GIVEN DATA:
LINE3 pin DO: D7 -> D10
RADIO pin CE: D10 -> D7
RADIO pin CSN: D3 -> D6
==
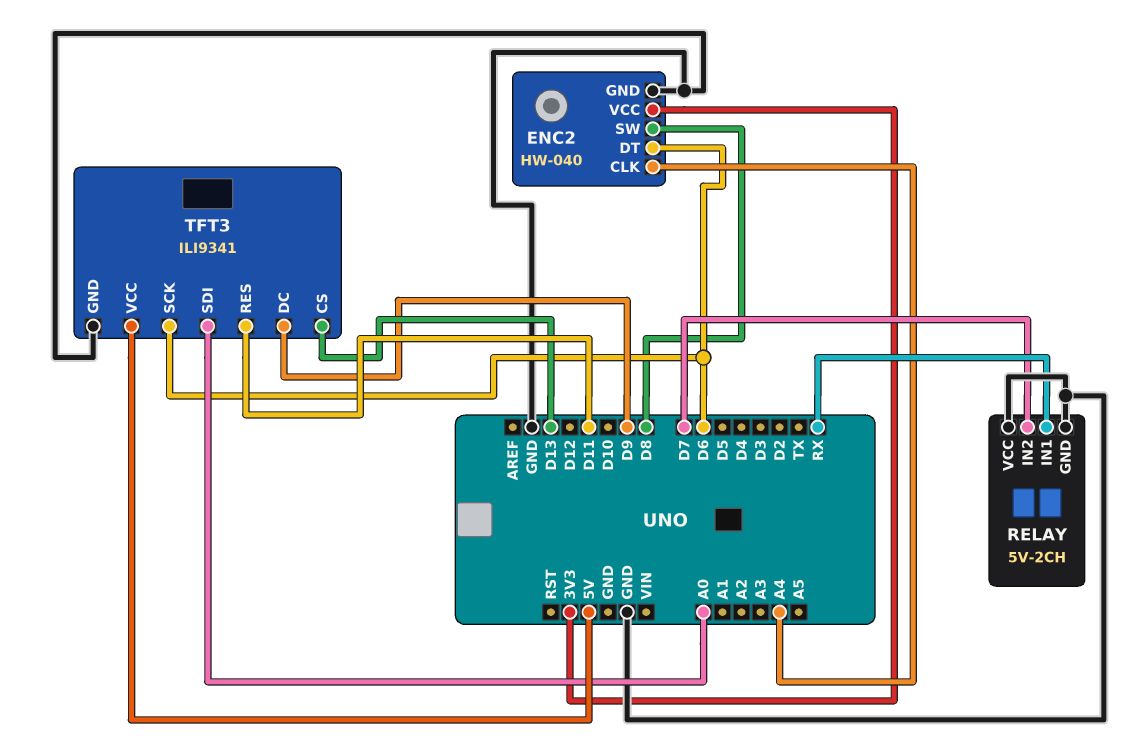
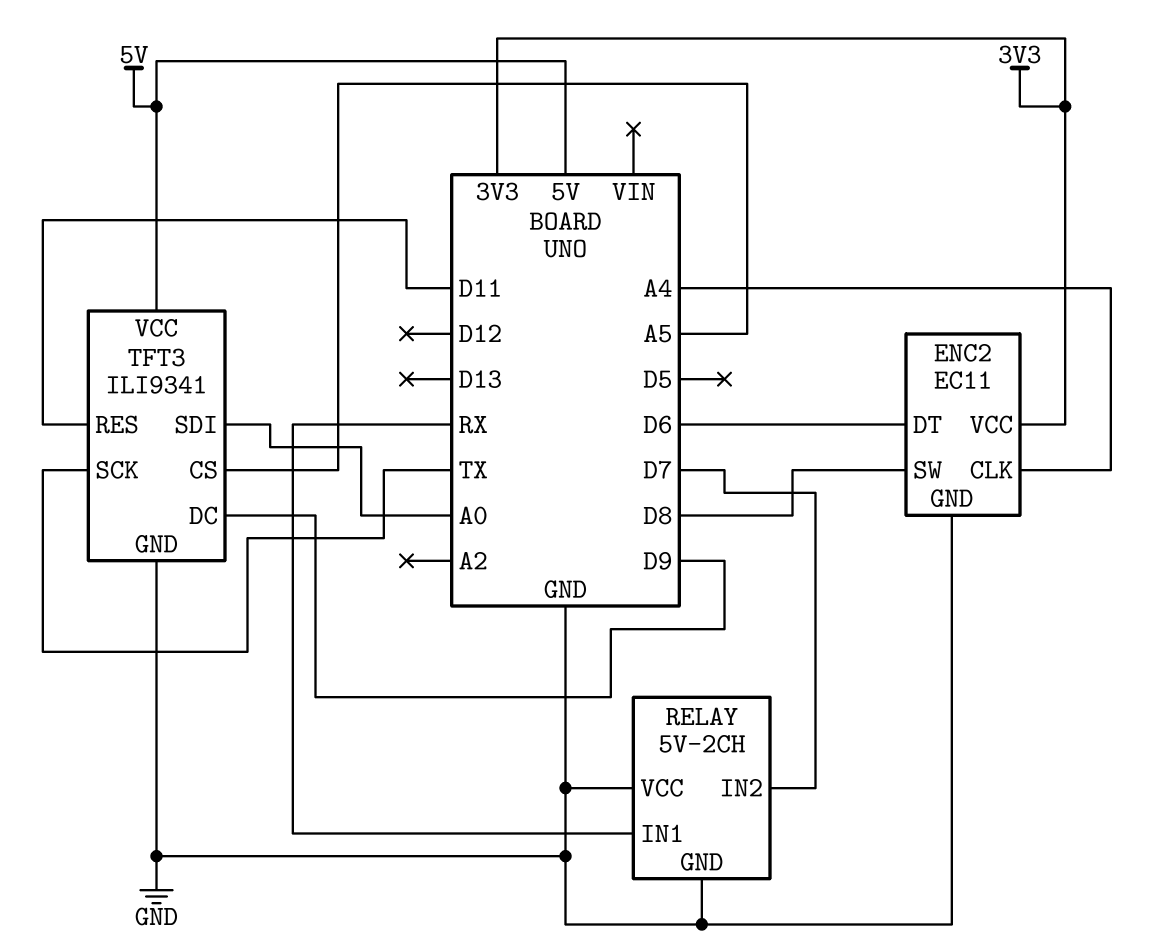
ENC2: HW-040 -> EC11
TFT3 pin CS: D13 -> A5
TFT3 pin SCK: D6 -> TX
...
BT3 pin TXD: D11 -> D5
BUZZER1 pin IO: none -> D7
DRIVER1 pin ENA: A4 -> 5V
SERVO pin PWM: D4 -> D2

ASSIGNED TASK:
Nothing but the lines above from the one containing "LINE3 pin DO: D7 -> D10" through the one containing "RADIO pin CSN: D3 -> D6" should appear in the answer, each repeated exactly.

RESPONSE BOX:
LINE3 pin DO: D7 -> D10
RADIO pin CE: D10 -> D7
RADIO pin CSN: D3 -> D6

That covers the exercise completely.